Excerpts from a dataset
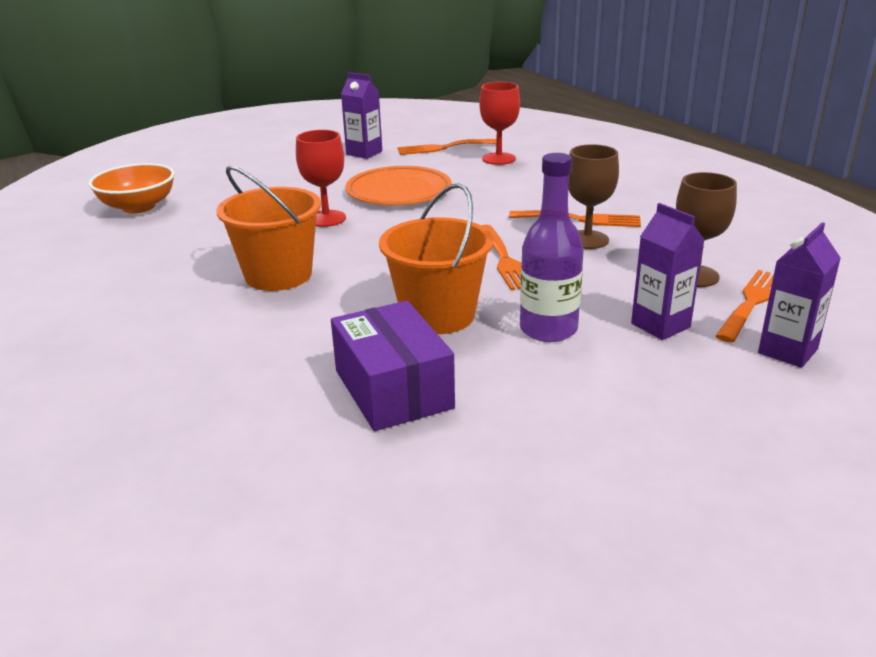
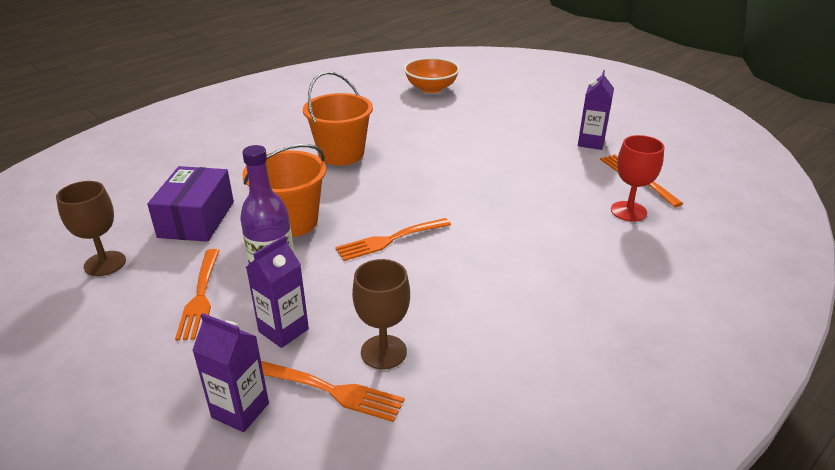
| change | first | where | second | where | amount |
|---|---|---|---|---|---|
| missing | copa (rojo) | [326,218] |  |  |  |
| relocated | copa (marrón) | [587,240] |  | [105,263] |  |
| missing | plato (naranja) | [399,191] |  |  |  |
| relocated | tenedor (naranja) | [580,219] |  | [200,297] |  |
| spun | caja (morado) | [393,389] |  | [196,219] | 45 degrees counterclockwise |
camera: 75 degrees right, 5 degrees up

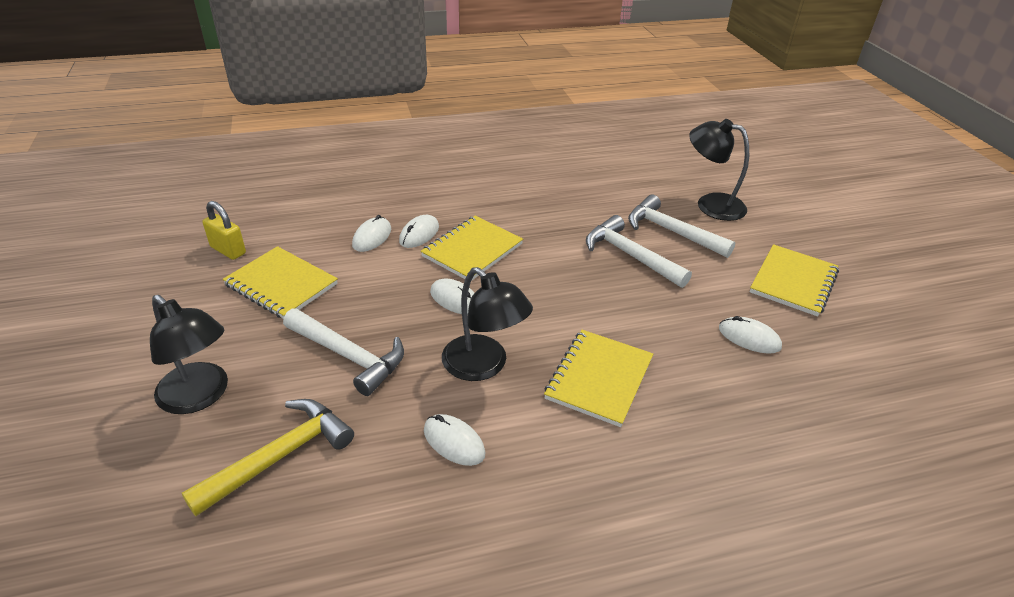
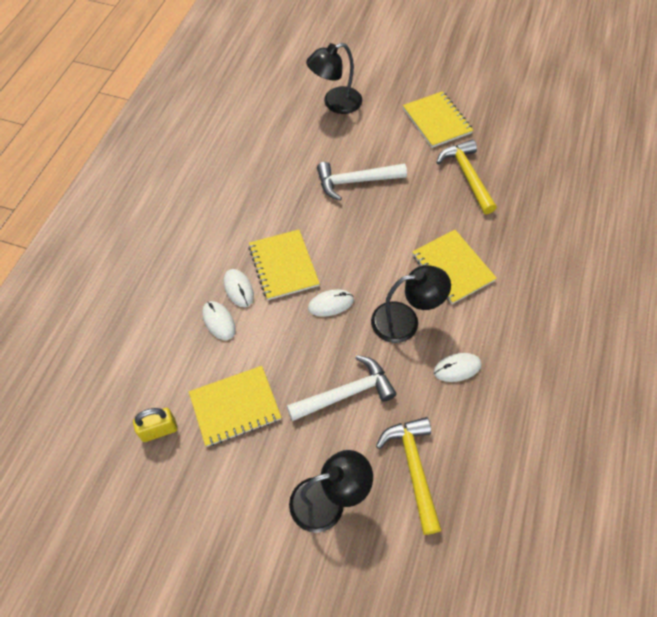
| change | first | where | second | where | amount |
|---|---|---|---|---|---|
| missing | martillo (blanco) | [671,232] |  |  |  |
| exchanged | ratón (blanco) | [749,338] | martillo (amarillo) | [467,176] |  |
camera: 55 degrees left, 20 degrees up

--

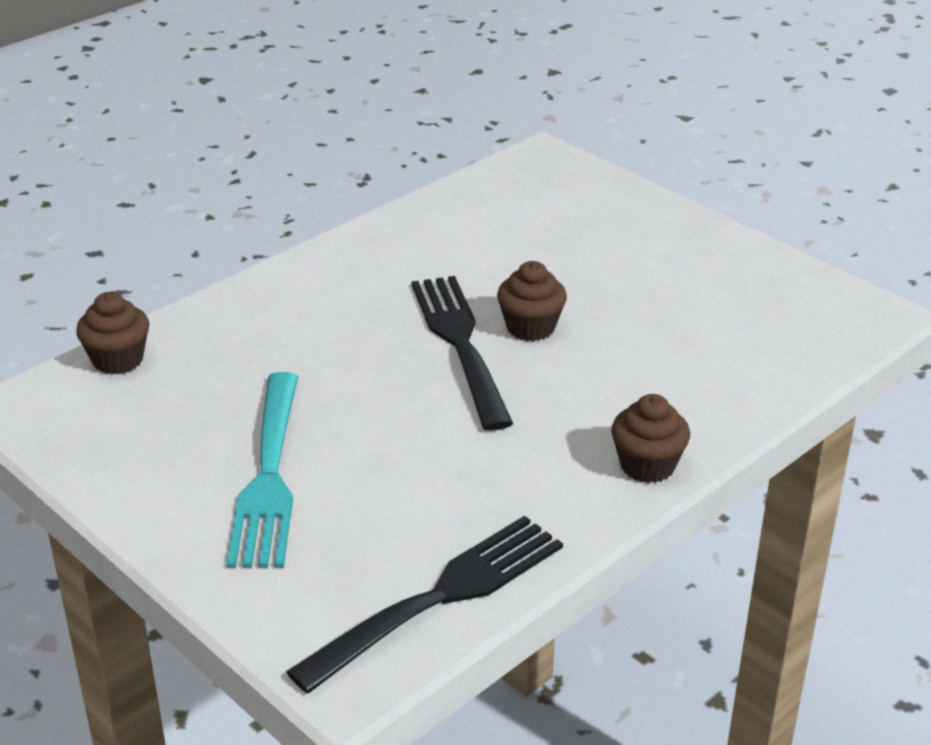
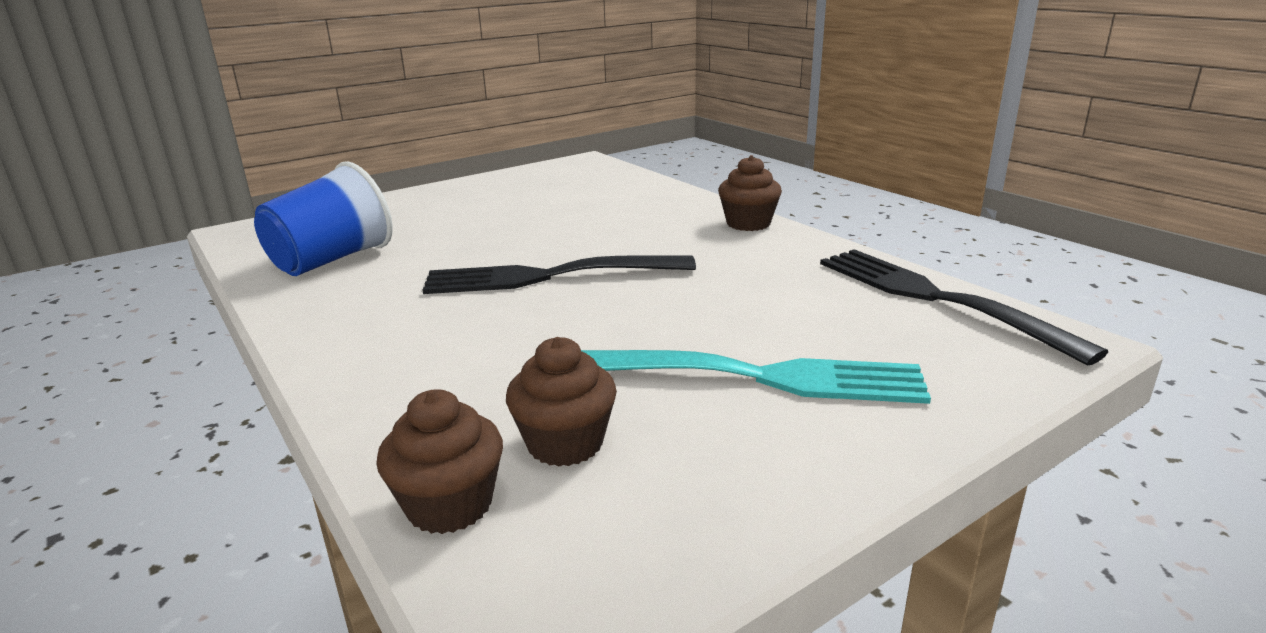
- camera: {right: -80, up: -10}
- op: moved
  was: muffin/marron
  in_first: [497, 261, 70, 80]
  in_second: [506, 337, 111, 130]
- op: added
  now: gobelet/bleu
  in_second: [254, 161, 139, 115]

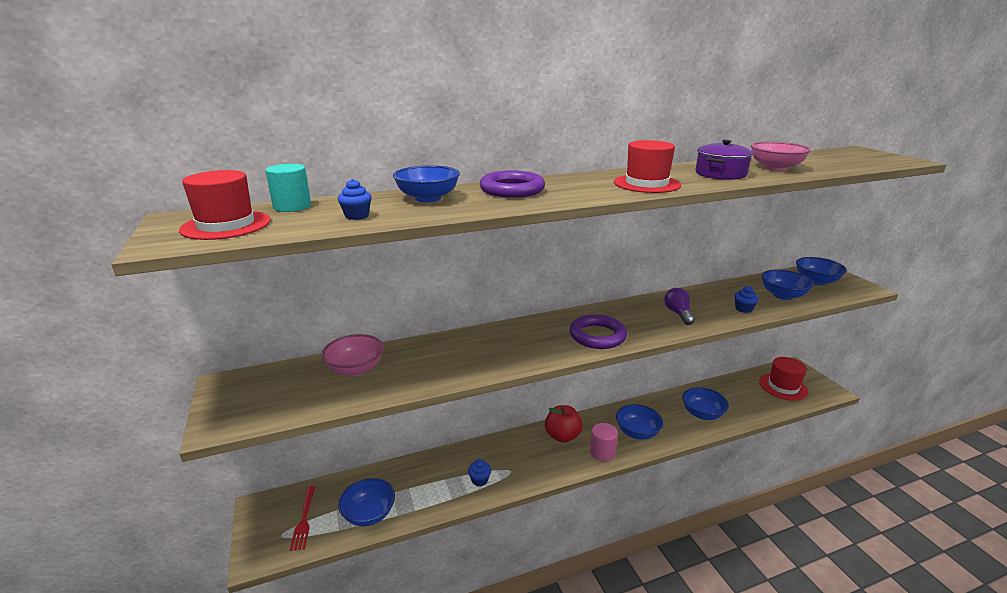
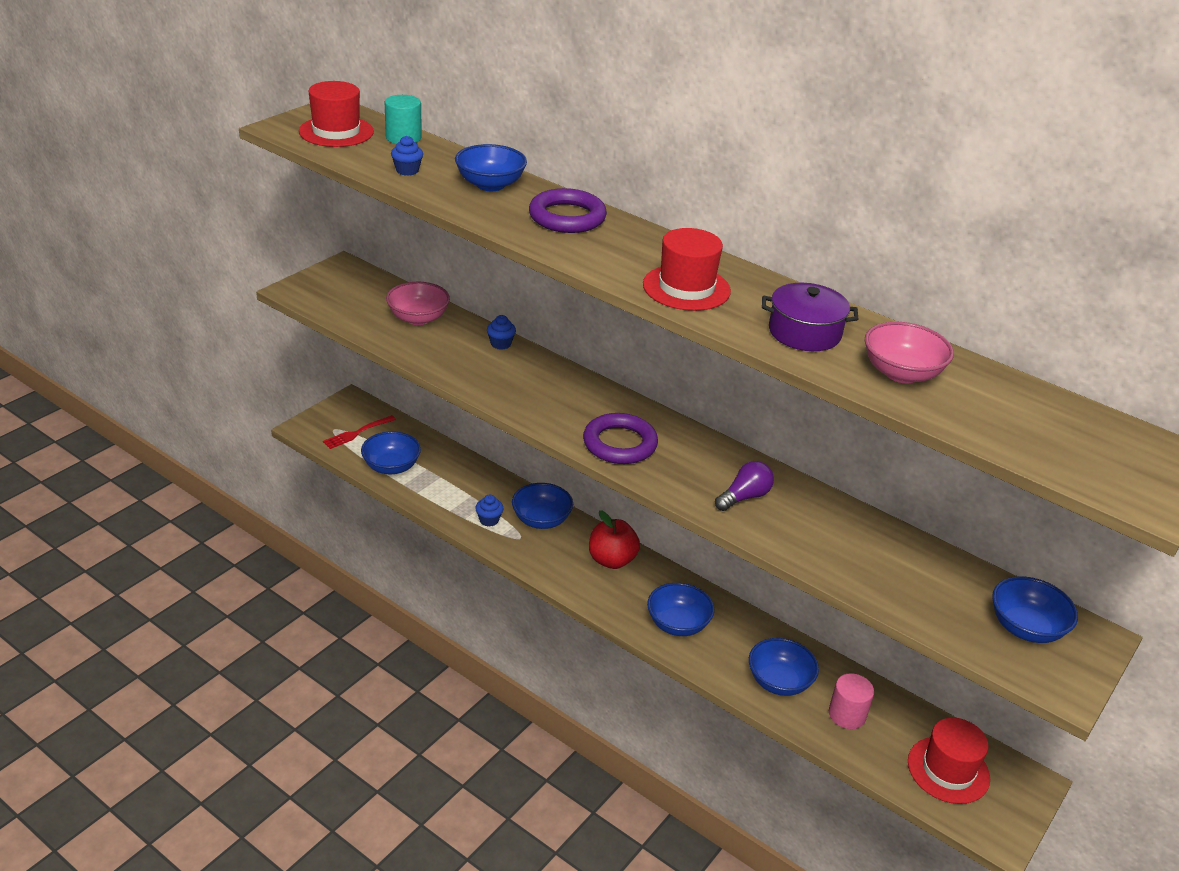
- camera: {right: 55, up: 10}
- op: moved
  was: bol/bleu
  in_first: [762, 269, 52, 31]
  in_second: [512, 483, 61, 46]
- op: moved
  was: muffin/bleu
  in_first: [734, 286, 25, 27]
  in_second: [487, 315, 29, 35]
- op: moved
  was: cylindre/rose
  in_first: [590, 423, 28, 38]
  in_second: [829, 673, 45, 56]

Description of the task: Using the entries above, return exactly the lines from the line with "in_second: [506, 337, 111, 130]" to the line with "now: gobelet/bleu", counting both of those lines.

Response:
  in_second: [506, 337, 111, 130]
- op: added
  now: gobelet/bleu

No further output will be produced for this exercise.